## [What the exercise asks]
Search the entries for the word "PMOS" and pull out each line that has it.

## [Data entries]
|---|

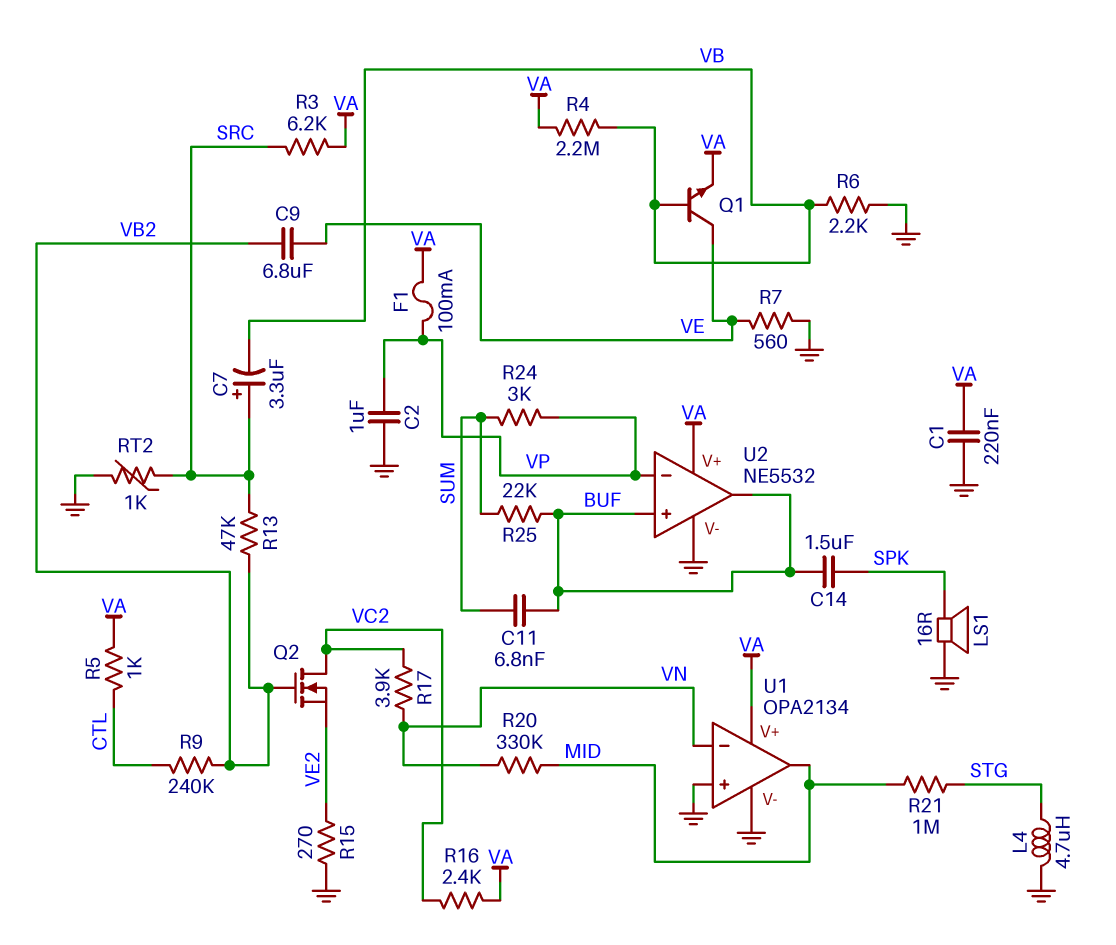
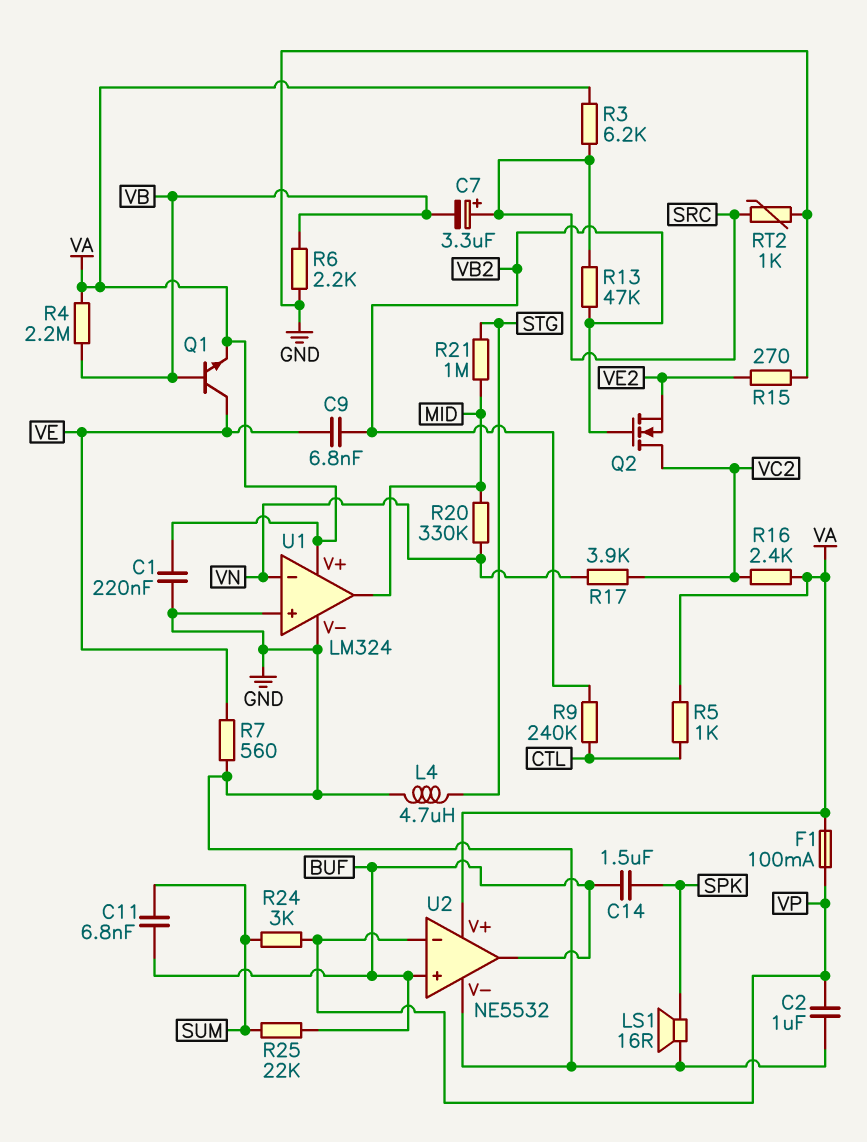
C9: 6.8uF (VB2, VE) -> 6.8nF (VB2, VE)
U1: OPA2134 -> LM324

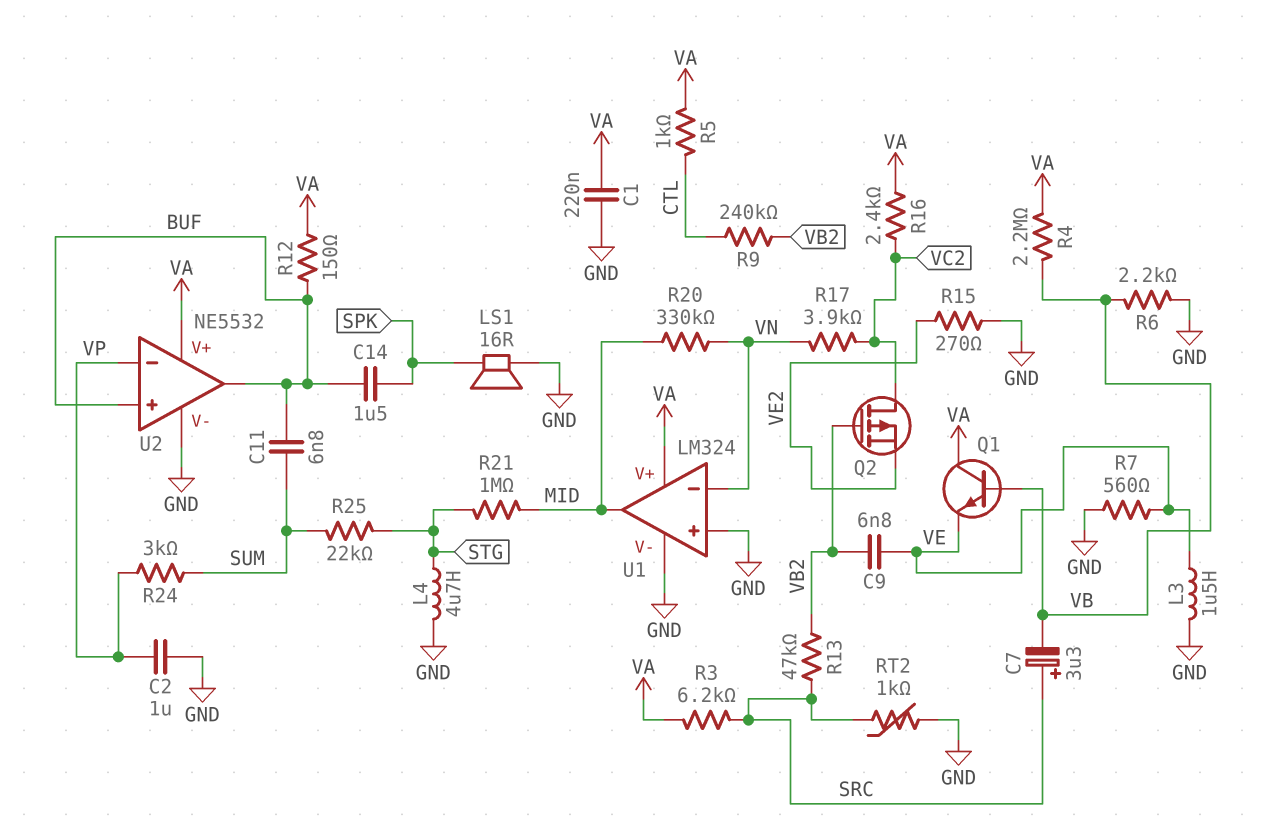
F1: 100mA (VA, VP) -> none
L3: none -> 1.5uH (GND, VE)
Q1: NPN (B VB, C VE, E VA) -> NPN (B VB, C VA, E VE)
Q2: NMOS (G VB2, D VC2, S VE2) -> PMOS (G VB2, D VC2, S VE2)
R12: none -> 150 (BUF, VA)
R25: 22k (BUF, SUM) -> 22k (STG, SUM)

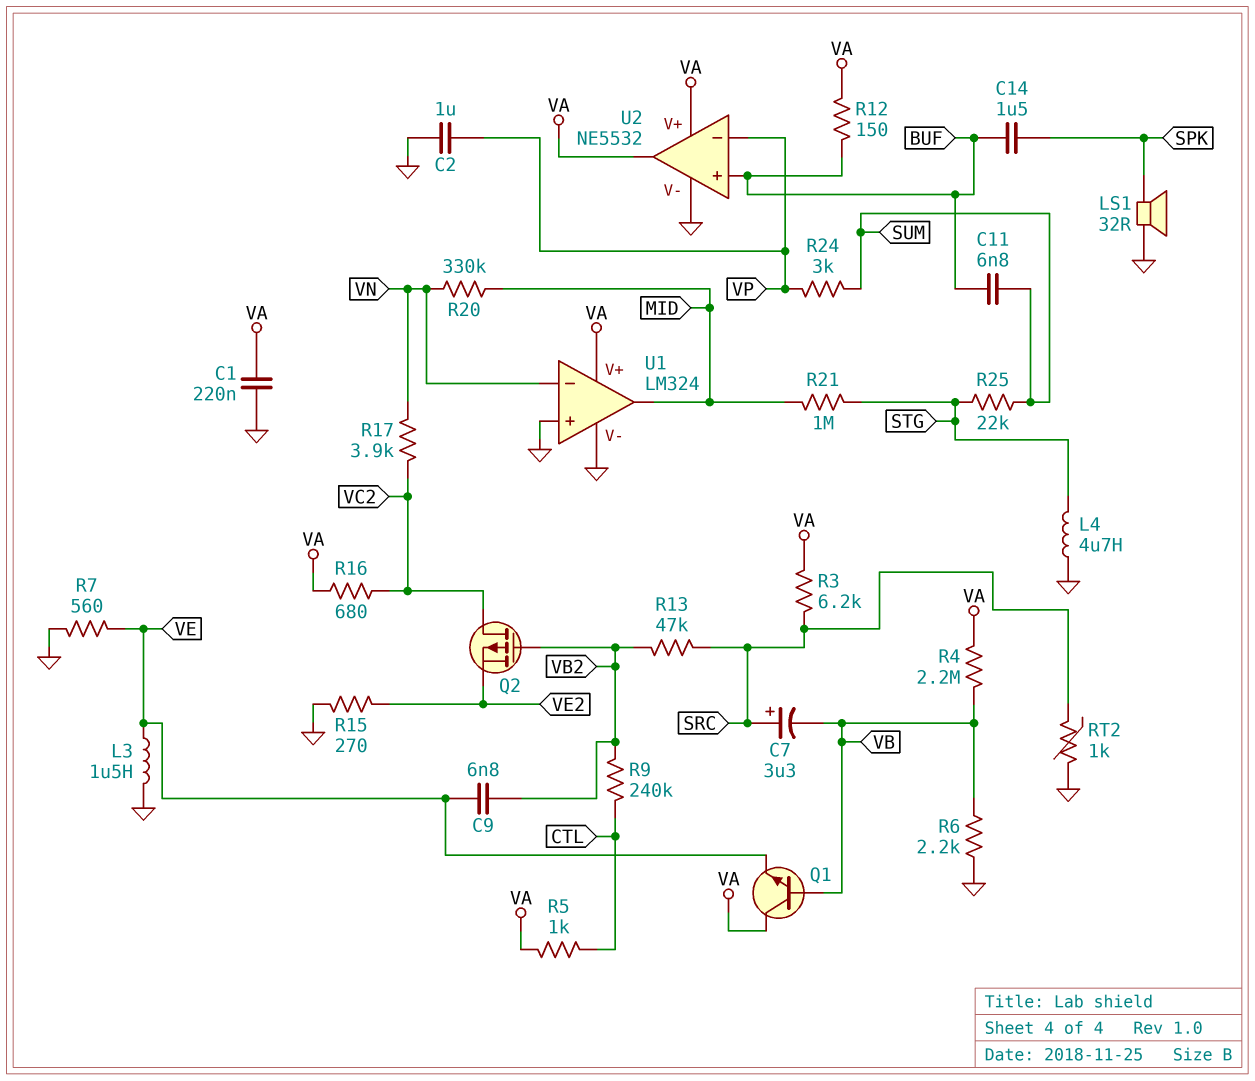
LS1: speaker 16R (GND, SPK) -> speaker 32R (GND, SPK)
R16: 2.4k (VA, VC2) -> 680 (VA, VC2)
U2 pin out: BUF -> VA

|---|

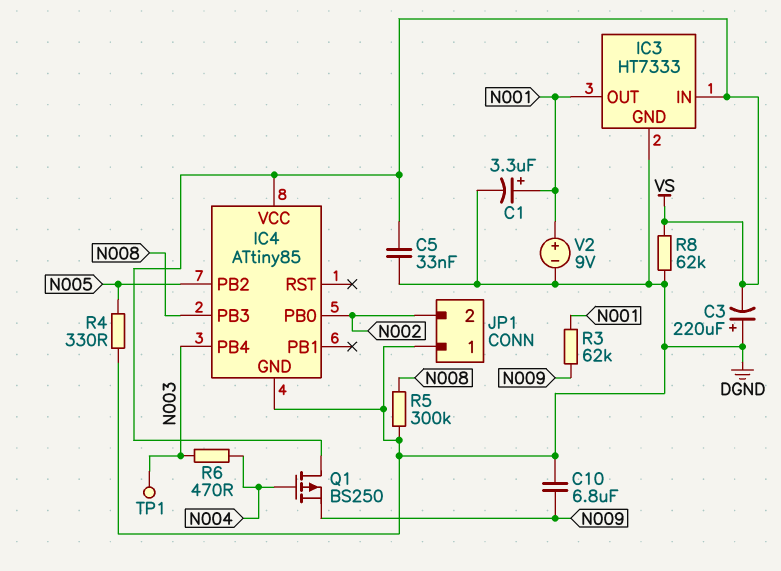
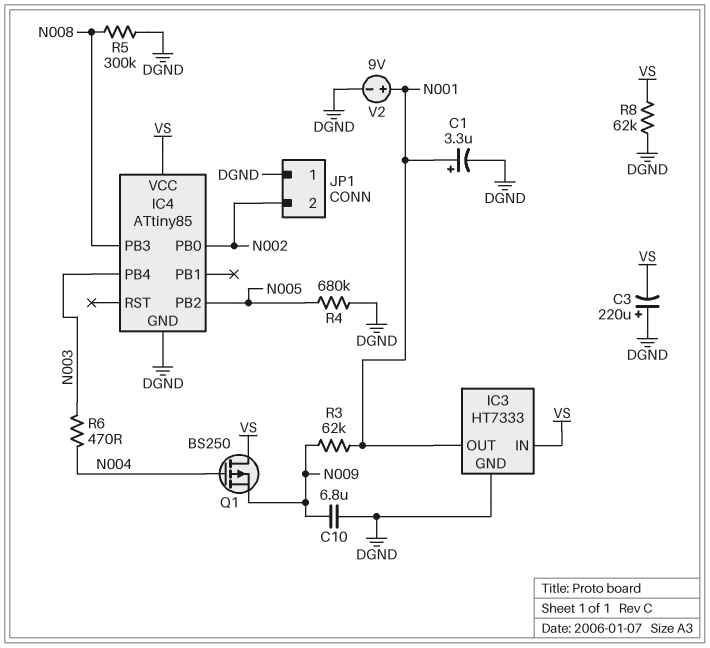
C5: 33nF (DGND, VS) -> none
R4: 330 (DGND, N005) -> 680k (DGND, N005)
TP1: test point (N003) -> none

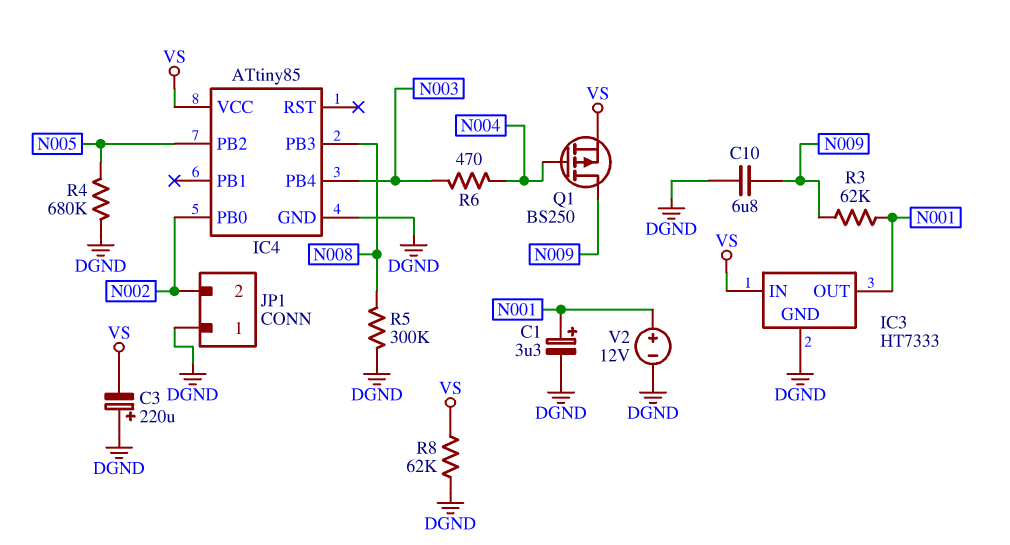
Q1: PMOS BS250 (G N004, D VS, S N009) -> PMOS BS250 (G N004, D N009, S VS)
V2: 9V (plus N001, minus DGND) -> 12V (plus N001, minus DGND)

|---|

## [Solution to the problem]
Q2: NMOS (G VB2, D VC2, S VE2) -> PMOS (G VB2, D VC2, S VE2)
Q1: PMOS BS250 (G N004, D VS, S N009) -> PMOS BS250 (G N004, D N009, S VS)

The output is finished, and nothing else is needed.